• Exercise:
Wherever a picture appears in the listing below, leave it out and reproduce the rest exactly.

• Data:
★ ★ ★ ★
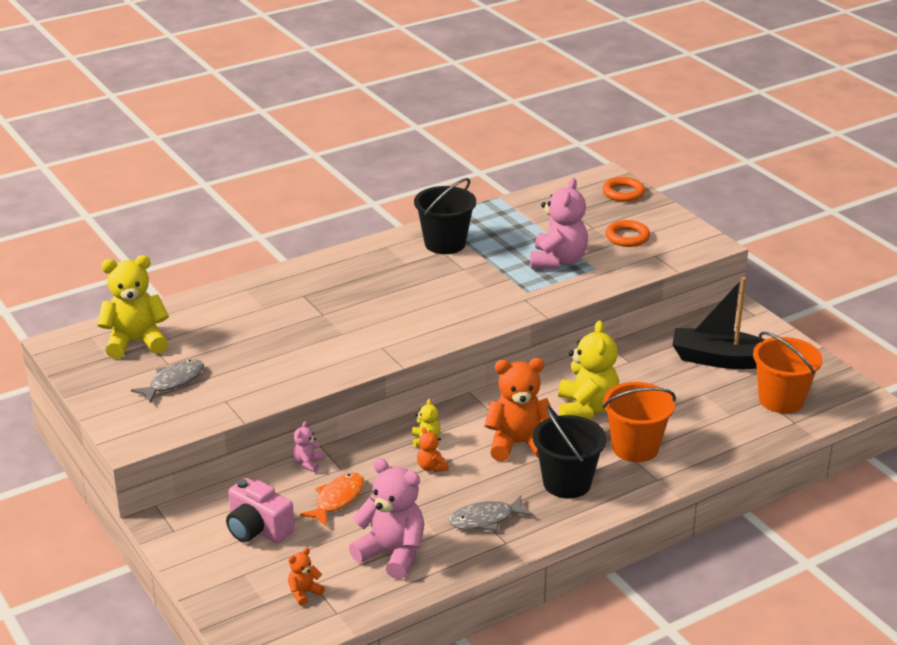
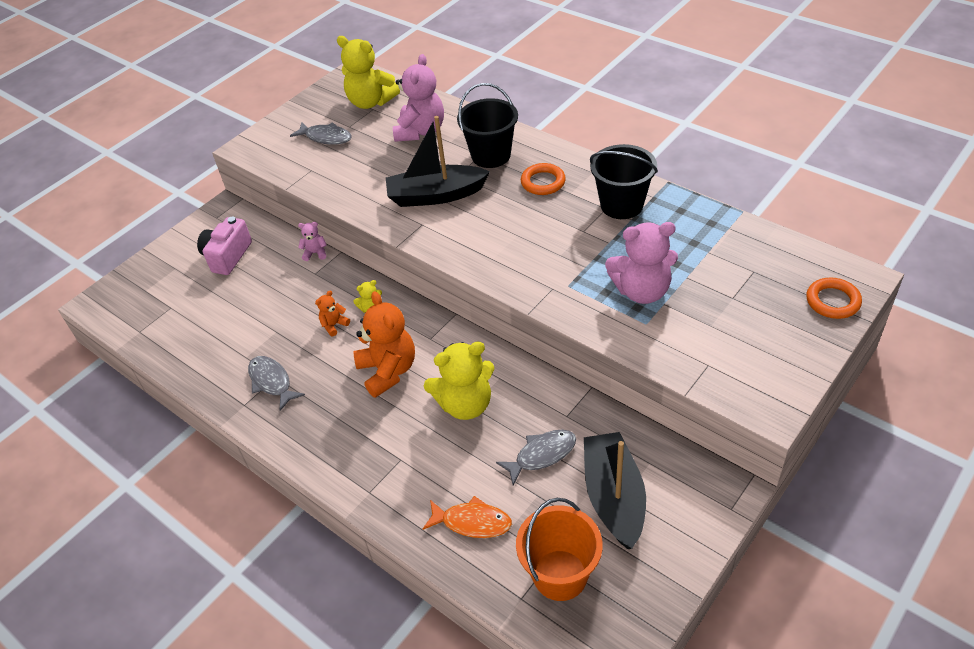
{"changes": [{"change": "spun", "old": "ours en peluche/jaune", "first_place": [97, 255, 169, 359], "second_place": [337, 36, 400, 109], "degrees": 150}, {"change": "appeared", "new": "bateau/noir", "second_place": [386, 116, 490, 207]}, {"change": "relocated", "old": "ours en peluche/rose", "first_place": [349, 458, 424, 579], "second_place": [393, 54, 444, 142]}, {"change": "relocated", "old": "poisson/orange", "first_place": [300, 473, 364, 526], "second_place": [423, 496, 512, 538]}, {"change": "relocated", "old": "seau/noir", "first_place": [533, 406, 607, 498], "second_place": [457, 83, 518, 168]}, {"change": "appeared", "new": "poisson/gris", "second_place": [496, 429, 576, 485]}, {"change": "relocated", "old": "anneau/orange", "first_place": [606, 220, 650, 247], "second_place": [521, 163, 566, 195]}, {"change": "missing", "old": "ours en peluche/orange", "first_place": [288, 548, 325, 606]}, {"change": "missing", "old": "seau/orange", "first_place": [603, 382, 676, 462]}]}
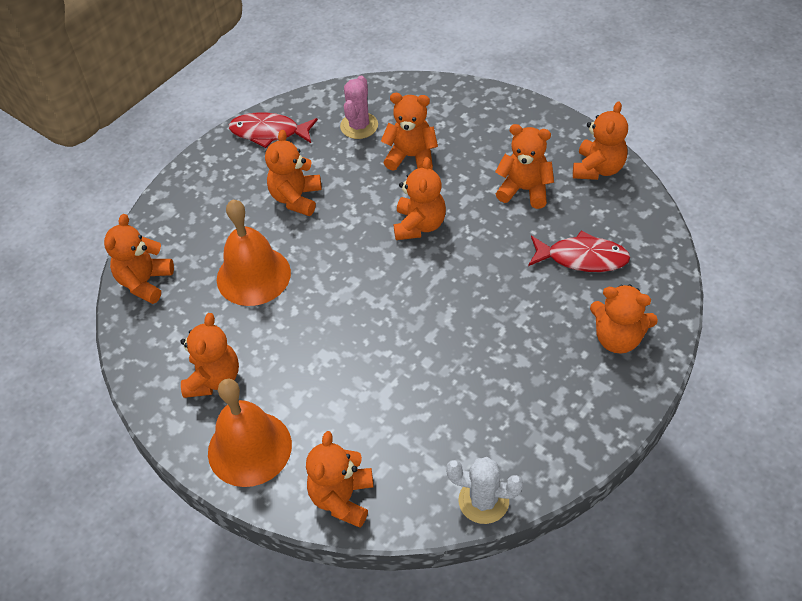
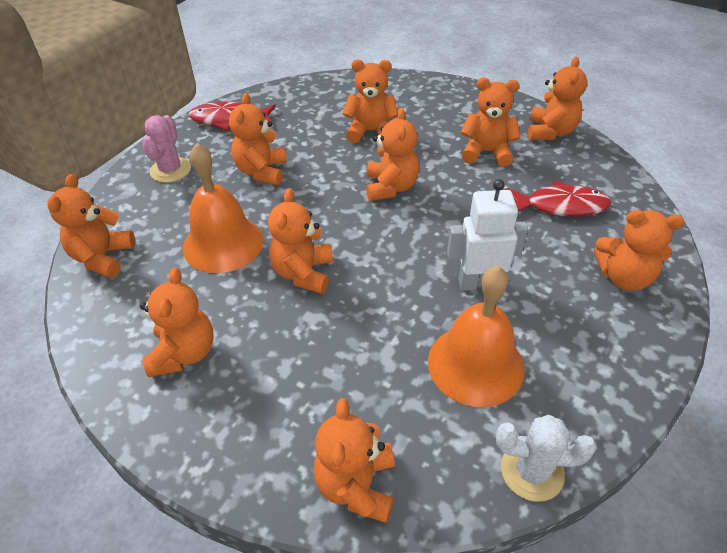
{"changes": [{"change": "relocated", "old": "cactus/rose", "first_place": [340, 76, 378, 139], "second_place": [142, 115, 191, 183]}, {"change": "appeared", "new": "ours en peluche/orange", "second_place": [268, 188, 333, 294]}, {"change": "relocated", "old": "cloche/orange", "first_place": [208, 379, 292, 487], "second_place": [428, 266, 525, 407]}, {"change": "appeared", "new": "robot/blanc", "second_place": [447, 179, 528, 291]}]}
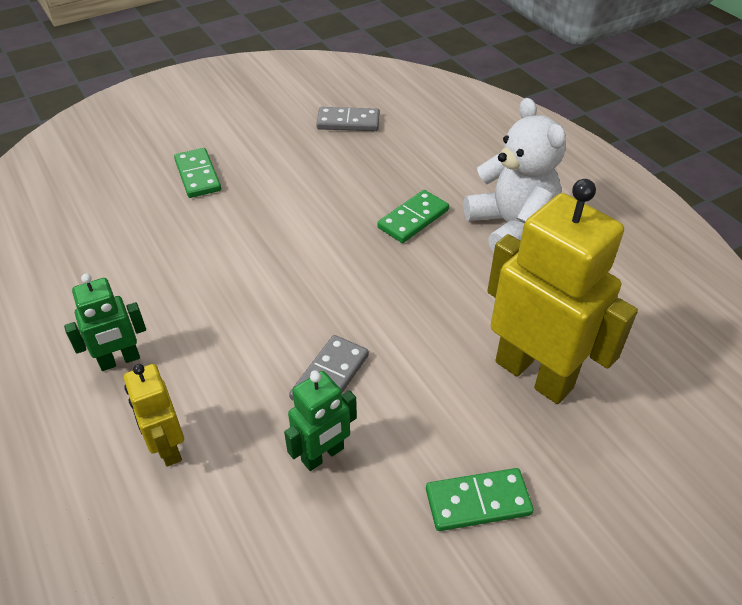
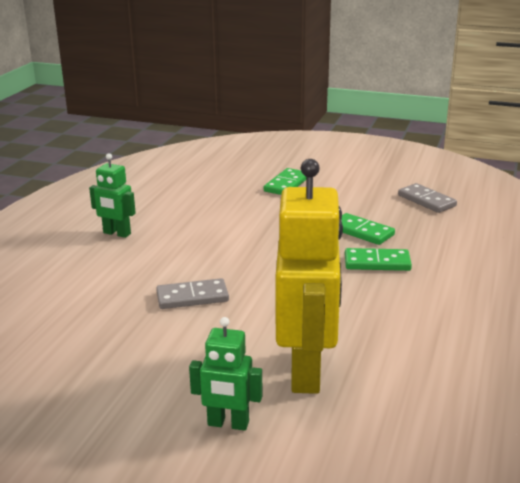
{"changes": [{"change": "relocated", "old": "robot/vert", "first_place": [284, 371, 357, 471], "second_place": [189, 317, 263, 431]}, {"change": "relocated", "old": "domino/vert", "first_place": [426, 468, 534, 531], "second_place": [341, 213, 395, 245]}, {"change": "missing", "old": "robot/jaune", "first_place": [124, 364, 184, 467]}, {"change": "missing", "old": "ours en peluche/blanc", "first_place": [464, 98, 566, 253]}]}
★ ★ ★ ★
• Output for this exercise:
{"changes": [{"change": "spun", "old": "ours en peluche/jaune", "first_place": [97, 255, 169, 359], "second_place": [337, 36, 400, 109], "degrees": 150}, {"change": "appeared", "new": "bateau/noir", "second_place": [386, 116, 490, 207]}, {"change": "relocated", "old": "ours en peluche/rose", "first_place": [349, 458, 424, 579], "second_place": [393, 54, 444, 142]}, {"change": "relocated", "old": "poisson/orange", "first_place": [300, 473, 364, 526], "second_place": [423, 496, 512, 538]}, {"change": "relocated", "old": "seau/noir", "first_place": [533, 406, 607, 498], "second_place": [457, 83, 518, 168]}, {"change": "appeared", "new": "poisson/gris", "second_place": [496, 429, 576, 485]}, {"change": "relocated", "old": "anneau/orange", "first_place": [606, 220, 650, 247], "second_place": [521, 163, 566, 195]}, {"change": "missing", "old": "ours en peluche/orange", "first_place": [288, 548, 325, 606]}, {"change": "missing", "old": "seau/orange", "first_place": [603, 382, 676, 462]}]}
{"changes": [{"change": "relocated", "old": "cactus/rose", "first_place": [340, 76, 378, 139], "second_place": [142, 115, 191, 183]}, {"change": "appeared", "new": "ours en peluche/orange", "second_place": [268, 188, 333, 294]}, {"change": "relocated", "old": "cloche/orange", "first_place": [208, 379, 292, 487], "second_place": [428, 266, 525, 407]}, {"change": "appeared", "new": "robot/blanc", "second_place": [447, 179, 528, 291]}]}
{"changes": [{"change": "relocated", "old": "robot/vert", "first_place": [284, 371, 357, 471], "second_place": [189, 317, 263, 431]}, {"change": "relocated", "old": "domino/vert", "first_place": [426, 468, 534, 531], "second_place": [341, 213, 395, 245]}, {"change": "missing", "old": "robot/jaune", "first_place": [124, 364, 184, 467]}, {"change": "missing", "old": "ours en peluche/blanc", "first_place": [464, 98, 566, 253]}]}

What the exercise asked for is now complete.